** EXERCISE PROMPT **
What is needed is a verbatim copy of all the records.
--
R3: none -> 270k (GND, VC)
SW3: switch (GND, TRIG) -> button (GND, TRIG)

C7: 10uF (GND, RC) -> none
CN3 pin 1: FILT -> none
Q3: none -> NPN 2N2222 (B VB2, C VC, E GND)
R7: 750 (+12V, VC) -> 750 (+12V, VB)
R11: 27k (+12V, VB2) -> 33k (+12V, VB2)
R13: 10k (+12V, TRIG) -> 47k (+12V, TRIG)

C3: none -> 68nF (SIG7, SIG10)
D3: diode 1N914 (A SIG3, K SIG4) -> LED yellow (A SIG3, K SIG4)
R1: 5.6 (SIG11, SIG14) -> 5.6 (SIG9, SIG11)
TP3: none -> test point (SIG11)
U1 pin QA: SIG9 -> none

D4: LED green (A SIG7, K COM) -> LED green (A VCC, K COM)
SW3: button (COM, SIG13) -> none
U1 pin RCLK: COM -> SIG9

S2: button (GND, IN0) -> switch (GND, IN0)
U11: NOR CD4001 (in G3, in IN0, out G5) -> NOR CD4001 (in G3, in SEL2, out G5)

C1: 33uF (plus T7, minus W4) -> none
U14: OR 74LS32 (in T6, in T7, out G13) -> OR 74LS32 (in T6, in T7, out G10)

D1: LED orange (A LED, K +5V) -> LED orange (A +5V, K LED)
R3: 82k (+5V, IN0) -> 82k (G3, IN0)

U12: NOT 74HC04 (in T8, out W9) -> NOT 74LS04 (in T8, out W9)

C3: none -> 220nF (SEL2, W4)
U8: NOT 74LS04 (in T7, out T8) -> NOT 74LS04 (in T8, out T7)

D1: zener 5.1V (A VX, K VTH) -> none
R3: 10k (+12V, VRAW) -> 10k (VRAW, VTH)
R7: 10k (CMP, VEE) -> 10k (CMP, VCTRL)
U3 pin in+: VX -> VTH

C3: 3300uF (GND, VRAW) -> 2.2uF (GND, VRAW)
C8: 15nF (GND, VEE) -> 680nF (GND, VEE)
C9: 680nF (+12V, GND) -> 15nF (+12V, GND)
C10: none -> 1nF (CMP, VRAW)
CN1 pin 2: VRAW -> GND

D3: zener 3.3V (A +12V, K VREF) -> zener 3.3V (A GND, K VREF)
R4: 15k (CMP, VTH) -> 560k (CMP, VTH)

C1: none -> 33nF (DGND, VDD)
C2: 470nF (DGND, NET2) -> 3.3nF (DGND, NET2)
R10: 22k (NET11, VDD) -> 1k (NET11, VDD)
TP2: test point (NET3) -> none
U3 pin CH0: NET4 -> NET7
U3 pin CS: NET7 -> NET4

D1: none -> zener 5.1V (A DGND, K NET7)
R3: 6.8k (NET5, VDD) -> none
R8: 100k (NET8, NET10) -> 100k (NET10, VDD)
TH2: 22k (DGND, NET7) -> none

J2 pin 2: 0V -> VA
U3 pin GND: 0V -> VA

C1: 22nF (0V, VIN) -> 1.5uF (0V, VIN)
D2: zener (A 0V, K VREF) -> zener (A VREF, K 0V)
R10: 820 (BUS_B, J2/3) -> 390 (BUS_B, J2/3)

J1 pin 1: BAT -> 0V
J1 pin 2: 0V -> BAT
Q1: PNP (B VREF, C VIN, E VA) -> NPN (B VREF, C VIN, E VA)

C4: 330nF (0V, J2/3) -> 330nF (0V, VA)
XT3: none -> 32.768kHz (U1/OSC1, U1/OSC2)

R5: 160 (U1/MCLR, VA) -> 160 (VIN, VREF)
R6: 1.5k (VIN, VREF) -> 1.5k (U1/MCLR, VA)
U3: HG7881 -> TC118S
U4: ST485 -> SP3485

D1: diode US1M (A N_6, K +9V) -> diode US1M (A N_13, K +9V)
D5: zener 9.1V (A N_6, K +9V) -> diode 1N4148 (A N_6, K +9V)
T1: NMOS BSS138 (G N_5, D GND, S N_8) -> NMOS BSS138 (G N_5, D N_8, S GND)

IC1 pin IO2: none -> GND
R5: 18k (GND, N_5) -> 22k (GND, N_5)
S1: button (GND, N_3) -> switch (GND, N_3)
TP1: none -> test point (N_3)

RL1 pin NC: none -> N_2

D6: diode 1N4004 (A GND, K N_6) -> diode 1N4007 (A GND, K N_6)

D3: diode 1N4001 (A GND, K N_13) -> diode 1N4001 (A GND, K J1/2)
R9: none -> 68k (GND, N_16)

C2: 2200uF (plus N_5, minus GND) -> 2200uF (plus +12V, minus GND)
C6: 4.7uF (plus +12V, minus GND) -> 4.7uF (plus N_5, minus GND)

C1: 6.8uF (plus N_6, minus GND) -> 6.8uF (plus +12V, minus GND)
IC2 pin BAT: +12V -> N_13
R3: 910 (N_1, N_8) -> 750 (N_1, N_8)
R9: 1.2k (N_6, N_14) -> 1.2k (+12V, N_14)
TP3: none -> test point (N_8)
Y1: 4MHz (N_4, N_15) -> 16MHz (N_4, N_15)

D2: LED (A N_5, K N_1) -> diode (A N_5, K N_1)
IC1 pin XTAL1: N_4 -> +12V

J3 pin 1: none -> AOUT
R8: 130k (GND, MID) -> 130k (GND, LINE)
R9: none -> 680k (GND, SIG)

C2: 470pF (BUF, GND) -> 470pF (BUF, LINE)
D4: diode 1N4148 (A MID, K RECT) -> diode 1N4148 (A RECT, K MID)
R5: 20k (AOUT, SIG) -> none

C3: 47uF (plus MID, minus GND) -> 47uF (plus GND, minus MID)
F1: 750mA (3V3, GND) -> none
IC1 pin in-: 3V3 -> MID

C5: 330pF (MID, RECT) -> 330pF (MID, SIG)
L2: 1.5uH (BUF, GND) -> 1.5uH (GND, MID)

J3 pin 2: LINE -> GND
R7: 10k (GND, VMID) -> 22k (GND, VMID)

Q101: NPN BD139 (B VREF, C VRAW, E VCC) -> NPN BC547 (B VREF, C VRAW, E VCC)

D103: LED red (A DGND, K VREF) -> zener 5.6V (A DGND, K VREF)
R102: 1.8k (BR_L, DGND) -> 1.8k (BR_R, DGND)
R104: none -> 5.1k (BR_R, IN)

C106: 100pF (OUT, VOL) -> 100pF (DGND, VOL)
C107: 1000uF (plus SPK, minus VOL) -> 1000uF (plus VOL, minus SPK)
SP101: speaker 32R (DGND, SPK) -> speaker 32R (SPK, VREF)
--
** COMPLETED TASK **
R3: none -> 270k (GND, VC)
SW3: switch (GND, TRIG) -> button (GND, TRIG)

C7: 10uF (GND, RC) -> none
CN3 pin 1: FILT -> none
Q3: none -> NPN 2N2222 (B VB2, C VC, E GND)
R7: 750 (+12V, VC) -> 750 (+12V, VB)
R11: 27k (+12V, VB2) -> 33k (+12V, VB2)
R13: 10k (+12V, TRIG) -> 47k (+12V, TRIG)

C3: none -> 68nF (SIG7, SIG10)
D3: diode 1N914 (A SIG3, K SIG4) -> LED yellow (A SIG3, K SIG4)
R1: 5.6 (SIG11, SIG14) -> 5.6 (SIG9, SIG11)
TP3: none -> test point (SIG11)
U1 pin QA: SIG9 -> none

D4: LED green (A SIG7, K COM) -> LED green (A VCC, K COM)
SW3: button (COM, SIG13) -> none
U1 pin RCLK: COM -> SIG9

S2: button (GND, IN0) -> switch (GND, IN0)
U11: NOR CD4001 (in G3, in IN0, out G5) -> NOR CD4001 (in G3, in SEL2, out G5)

C1: 33uF (plus T7, minus W4) -> none
U14: OR 74LS32 (in T6, in T7, out G13) -> OR 74LS32 (in T6, in T7, out G10)

D1: LED orange (A LED, K +5V) -> LED orange (A +5V, K LED)
R3: 82k (+5V, IN0) -> 82k (G3, IN0)

U12: NOT 74HC04 (in T8, out W9) -> NOT 74LS04 (in T8, out W9)

C3: none -> 220nF (SEL2, W4)
U8: NOT 74LS04 (in T7, out T8) -> NOT 74LS04 (in T8, out T7)

D1: zener 5.1V (A VX, K VTH) -> none
R3: 10k (+12V, VRAW) -> 10k (VRAW, VTH)
R7: 10k (CMP, VEE) -> 10k (CMP, VCTRL)
U3 pin in+: VX -> VTH

C3: 3300uF (GND, VRAW) -> 2.2uF (GND, VRAW)
C8: 15nF (GND, VEE) -> 680nF (GND, VEE)
C9: 680nF (+12V, GND) -> 15nF (+12V, GND)
C10: none -> 1nF (CMP, VRAW)
CN1 pin 2: VRAW -> GND

D3: zener 3.3V (A +12V, K VREF) -> zener 3.3V (A GND, K VREF)
R4: 15k (CMP, VTH) -> 560k (CMP, VTH)

C1: none -> 33nF (DGND, VDD)
C2: 470nF (DGND, NET2) -> 3.3nF (DGND, NET2)
R10: 22k (NET11, VDD) -> 1k (NET11, VDD)
TP2: test point (NET3) -> none
U3 pin CH0: NET4 -> NET7
U3 pin CS: NET7 -> NET4

D1: none -> zener 5.1V (A DGND, K NET7)
R3: 6.8k (NET5, VDD) -> none
R8: 100k (NET8, NET10) -> 100k (NET10, VDD)
TH2: 22k (DGND, NET7) -> none

J2 pin 2: 0V -> VA
U3 pin GND: 0V -> VA

C1: 22nF (0V, VIN) -> 1.5uF (0V, VIN)
D2: zener (A 0V, K VREF) -> zener (A VREF, K 0V)
R10: 820 (BUS_B, J2/3) -> 390 (BUS_B, J2/3)

J1 pin 1: BAT -> 0V
J1 pin 2: 0V -> BAT
Q1: PNP (B VREF, C VIN, E VA) -> NPN (B VREF, C VIN, E VA)

C4: 330nF (0V, J2/3) -> 330nF (0V, VA)
XT3: none -> 32.768kHz (U1/OSC1, U1/OSC2)

R5: 160 (U1/MCLR, VA) -> 160 (VIN, VREF)
R6: 1.5k (VIN, VREF) -> 1.5k (U1/MCLR, VA)
U3: HG7881 -> TC118S
U4: ST485 -> SP3485

D1: diode US1M (A N_6, K +9V) -> diode US1M (A N_13, K +9V)
D5: zener 9.1V (A N_6, K +9V) -> diode 1N4148 (A N_6, K +9V)
T1: NMOS BSS138 (G N_5, D GND, S N_8) -> NMOS BSS138 (G N_5, D N_8, S GND)

IC1 pin IO2: none -> GND
R5: 18k (GND, N_5) -> 22k (GND, N_5)
S1: button (GND, N_3) -> switch (GND, N_3)
TP1: none -> test point (N_3)

RL1 pin NC: none -> N_2

D6: diode 1N4004 (A GND, K N_6) -> diode 1N4007 (A GND, K N_6)

D3: diode 1N4001 (A GND, K N_13) -> diode 1N4001 (A GND, K J1/2)
R9: none -> 68k (GND, N_16)

C2: 2200uF (plus N_5, minus GND) -> 2200uF (plus +12V, minus GND)
C6: 4.7uF (plus +12V, minus GND) -> 4.7uF (plus N_5, minus GND)

C1: 6.8uF (plus N_6, minus GND) -> 6.8uF (plus +12V, minus GND)
IC2 pin BAT: +12V -> N_13
R3: 910 (N_1, N_8) -> 750 (N_1, N_8)
R9: 1.2k (N_6, N_14) -> 1.2k (+12V, N_14)
TP3: none -> test point (N_8)
Y1: 4MHz (N_4, N_15) -> 16MHz (N_4, N_15)

D2: LED (A N_5, K N_1) -> diode (A N_5, K N_1)
IC1 pin XTAL1: N_4 -> +12V

J3 pin 1: none -> AOUT
R8: 130k (GND, MID) -> 130k (GND, LINE)
R9: none -> 680k (GND, SIG)

C2: 470pF (BUF, GND) -> 470pF (BUF, LINE)
D4: diode 1N4148 (A MID, K RECT) -> diode 1N4148 (A RECT, K MID)
R5: 20k (AOUT, SIG) -> none

C3: 47uF (plus MID, minus GND) -> 47uF (plus GND, minus MID)
F1: 750mA (3V3, GND) -> none
IC1 pin in-: 3V3 -> MID

C5: 330pF (MID, RECT) -> 330pF (MID, SIG)
L2: 1.5uH (BUF, GND) -> 1.5uH (GND, MID)

J3 pin 2: LINE -> GND
R7: 10k (GND, VMID) -> 22k (GND, VMID)

Q101: NPN BD139 (B VREF, C VRAW, E VCC) -> NPN BC547 (B VREF, C VRAW, E VCC)

D103: LED red (A DGND, K VREF) -> zener 5.6V (A DGND, K VREF)
R102: 1.8k (BR_L, DGND) -> 1.8k (BR_R, DGND)
R104: none -> 5.1k (BR_R, IN)

C106: 100pF (OUT, VOL) -> 100pF (DGND, VOL)
C107: 1000uF (plus SPK, minus VOL) -> 1000uF (plus VOL, minus SPK)
SP101: speaker 32R (DGND, SPK) -> speaker 32R (SPK, VREF)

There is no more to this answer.